# [ABOUT THIS TASK]
Please report how many lines in the data underneath hold the word "soda", with no other text.

Object change listings
++++++++++

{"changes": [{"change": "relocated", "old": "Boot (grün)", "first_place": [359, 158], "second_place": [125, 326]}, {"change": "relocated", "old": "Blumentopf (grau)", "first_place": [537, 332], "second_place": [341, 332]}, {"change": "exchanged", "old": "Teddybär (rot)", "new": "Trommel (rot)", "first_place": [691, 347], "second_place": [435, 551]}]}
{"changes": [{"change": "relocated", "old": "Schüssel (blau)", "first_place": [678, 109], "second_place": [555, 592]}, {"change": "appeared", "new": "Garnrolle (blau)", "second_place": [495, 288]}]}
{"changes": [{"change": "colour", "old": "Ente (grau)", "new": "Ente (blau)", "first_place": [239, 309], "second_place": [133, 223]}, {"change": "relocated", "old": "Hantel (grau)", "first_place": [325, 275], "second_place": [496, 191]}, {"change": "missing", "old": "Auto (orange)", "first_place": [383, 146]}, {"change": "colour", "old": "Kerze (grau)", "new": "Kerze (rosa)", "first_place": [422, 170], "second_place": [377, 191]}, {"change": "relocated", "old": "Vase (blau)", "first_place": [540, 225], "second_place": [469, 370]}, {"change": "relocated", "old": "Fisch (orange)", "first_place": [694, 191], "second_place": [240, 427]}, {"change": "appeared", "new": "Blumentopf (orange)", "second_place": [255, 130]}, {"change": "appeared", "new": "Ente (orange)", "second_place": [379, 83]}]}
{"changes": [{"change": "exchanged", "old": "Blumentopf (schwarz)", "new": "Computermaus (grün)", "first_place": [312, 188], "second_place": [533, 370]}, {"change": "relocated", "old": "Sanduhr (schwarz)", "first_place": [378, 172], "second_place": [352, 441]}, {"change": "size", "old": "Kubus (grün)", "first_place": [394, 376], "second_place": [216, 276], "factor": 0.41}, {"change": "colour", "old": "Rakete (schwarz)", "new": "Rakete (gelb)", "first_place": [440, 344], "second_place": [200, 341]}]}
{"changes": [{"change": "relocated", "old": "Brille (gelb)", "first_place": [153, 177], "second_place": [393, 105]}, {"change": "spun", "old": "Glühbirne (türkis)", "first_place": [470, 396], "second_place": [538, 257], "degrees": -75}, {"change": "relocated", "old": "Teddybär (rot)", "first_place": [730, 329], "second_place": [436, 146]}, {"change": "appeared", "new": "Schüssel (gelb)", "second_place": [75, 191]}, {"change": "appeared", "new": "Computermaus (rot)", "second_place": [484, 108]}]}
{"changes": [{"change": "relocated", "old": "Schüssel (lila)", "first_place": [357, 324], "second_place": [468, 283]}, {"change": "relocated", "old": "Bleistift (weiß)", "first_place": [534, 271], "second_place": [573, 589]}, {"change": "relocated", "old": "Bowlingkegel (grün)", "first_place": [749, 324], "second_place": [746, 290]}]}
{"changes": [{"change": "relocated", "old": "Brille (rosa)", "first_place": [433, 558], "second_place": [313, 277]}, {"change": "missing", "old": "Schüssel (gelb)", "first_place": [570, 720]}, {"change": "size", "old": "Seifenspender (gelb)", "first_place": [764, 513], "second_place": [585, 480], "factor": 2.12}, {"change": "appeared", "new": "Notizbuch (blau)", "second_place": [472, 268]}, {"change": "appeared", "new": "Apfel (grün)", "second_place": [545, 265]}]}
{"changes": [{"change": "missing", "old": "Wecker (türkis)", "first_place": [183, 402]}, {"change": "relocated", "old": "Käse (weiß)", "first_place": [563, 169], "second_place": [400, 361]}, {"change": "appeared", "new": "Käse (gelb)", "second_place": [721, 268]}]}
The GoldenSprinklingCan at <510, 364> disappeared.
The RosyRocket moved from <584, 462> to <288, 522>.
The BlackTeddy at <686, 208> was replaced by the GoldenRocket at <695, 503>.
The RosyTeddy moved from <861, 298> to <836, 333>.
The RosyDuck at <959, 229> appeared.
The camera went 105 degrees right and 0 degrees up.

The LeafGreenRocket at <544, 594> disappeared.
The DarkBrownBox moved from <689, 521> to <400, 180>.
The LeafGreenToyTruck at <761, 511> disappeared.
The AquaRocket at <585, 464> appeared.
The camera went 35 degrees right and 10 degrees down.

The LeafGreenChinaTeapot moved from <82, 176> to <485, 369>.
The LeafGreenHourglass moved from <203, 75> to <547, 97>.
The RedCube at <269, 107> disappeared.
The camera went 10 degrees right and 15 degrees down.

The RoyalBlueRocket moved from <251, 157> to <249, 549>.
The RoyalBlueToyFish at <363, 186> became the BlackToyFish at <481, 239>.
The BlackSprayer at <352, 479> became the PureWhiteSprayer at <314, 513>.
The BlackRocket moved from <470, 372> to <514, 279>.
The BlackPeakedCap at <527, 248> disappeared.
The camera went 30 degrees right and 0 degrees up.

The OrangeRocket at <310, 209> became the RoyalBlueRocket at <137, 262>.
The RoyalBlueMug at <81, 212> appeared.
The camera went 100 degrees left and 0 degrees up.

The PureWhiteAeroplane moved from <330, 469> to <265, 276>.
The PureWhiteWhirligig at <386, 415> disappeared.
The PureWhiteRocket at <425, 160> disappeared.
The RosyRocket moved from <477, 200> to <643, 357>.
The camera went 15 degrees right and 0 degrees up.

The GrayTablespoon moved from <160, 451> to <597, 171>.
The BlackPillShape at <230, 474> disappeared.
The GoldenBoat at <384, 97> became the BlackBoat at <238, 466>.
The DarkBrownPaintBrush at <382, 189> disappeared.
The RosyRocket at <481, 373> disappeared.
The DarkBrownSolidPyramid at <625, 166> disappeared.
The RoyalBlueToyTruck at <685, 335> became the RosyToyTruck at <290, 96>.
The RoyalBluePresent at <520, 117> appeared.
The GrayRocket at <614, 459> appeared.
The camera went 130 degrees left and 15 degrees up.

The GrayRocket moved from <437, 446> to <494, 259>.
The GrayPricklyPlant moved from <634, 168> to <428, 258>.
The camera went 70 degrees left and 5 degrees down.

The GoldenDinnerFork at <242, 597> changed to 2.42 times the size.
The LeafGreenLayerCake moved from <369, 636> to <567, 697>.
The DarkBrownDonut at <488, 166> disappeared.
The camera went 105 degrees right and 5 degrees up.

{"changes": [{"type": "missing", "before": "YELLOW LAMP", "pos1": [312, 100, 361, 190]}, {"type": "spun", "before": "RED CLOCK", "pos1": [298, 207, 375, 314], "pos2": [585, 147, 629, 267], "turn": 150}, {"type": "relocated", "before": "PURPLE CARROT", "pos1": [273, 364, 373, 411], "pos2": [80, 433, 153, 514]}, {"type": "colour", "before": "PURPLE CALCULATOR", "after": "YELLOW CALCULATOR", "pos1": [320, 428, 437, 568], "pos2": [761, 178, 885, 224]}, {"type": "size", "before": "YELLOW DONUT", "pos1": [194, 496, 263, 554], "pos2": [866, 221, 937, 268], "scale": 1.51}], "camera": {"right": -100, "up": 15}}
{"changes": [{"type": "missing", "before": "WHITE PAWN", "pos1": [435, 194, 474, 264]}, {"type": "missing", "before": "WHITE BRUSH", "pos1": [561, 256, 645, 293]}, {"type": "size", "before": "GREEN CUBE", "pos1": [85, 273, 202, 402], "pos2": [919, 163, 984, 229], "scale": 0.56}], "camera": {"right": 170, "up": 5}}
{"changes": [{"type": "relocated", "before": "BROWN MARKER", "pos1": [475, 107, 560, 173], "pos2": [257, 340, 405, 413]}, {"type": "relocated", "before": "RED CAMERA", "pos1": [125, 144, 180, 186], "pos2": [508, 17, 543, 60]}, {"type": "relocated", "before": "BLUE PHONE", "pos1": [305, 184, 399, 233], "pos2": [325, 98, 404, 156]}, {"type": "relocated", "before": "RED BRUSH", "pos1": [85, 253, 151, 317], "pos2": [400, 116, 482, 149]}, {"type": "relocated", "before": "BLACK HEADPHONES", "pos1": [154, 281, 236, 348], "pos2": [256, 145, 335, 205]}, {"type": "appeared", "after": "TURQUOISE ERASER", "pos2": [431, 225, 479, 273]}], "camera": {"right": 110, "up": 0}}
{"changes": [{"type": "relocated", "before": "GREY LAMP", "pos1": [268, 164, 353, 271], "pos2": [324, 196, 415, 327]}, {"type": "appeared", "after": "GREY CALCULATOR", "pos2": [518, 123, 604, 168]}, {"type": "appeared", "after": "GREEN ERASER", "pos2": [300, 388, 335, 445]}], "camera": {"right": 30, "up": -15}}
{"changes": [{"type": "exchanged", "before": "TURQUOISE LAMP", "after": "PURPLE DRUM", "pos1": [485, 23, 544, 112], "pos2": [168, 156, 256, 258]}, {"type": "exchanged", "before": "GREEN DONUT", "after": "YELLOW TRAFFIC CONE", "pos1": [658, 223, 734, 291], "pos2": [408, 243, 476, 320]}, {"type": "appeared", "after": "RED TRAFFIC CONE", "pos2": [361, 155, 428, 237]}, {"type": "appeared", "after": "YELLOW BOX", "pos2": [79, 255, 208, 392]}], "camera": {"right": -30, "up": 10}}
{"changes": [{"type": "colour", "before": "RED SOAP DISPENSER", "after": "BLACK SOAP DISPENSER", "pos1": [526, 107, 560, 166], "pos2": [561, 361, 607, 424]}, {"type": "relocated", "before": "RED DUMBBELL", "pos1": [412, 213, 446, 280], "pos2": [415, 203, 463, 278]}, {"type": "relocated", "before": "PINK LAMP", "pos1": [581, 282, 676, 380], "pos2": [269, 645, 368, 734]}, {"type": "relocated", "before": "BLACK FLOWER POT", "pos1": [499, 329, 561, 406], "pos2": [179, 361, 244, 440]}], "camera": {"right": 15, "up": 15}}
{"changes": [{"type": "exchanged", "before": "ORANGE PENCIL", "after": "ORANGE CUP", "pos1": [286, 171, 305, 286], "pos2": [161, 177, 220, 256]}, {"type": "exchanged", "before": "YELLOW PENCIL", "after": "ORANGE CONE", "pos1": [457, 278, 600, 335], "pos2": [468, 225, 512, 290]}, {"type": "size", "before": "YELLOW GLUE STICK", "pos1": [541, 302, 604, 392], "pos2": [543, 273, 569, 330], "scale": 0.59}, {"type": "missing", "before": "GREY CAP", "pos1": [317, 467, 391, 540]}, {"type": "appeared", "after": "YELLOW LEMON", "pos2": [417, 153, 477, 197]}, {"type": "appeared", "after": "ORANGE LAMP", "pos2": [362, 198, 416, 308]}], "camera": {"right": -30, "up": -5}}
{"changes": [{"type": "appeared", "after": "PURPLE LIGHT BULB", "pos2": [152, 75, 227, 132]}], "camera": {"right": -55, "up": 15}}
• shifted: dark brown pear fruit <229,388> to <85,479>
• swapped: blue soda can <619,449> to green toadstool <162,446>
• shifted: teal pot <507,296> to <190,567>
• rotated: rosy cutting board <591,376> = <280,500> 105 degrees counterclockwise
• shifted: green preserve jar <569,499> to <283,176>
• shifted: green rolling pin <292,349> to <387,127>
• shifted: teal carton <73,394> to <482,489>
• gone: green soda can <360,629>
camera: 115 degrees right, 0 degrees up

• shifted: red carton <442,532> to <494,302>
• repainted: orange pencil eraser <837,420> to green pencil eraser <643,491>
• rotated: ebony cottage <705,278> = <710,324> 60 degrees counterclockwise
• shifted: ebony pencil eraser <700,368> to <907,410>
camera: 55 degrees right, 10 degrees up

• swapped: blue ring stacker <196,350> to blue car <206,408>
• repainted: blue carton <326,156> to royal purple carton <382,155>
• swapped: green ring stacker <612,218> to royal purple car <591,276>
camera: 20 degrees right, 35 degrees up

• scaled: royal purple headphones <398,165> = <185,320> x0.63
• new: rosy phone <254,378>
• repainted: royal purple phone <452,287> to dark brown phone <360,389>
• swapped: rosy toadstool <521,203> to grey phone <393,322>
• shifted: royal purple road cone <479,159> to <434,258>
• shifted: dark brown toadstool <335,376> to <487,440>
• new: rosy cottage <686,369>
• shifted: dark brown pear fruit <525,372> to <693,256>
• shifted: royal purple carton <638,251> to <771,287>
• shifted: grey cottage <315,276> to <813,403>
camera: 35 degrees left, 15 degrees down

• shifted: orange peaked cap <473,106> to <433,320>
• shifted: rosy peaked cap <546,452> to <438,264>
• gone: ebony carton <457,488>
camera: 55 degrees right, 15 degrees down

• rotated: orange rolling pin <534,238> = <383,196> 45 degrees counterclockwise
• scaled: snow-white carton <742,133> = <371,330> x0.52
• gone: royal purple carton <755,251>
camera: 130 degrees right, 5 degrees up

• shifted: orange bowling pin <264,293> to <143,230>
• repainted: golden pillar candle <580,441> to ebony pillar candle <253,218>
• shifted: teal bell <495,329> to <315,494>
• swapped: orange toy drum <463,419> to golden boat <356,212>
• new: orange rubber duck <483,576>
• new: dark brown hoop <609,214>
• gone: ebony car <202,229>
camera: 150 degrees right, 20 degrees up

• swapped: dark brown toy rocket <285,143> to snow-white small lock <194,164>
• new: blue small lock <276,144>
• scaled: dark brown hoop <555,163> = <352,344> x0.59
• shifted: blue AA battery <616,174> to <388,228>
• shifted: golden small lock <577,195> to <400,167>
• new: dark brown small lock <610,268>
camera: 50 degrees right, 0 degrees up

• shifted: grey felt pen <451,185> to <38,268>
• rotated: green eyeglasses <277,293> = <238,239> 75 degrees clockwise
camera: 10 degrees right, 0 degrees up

++++++++++

# [WRITTEN RESPONSE]
2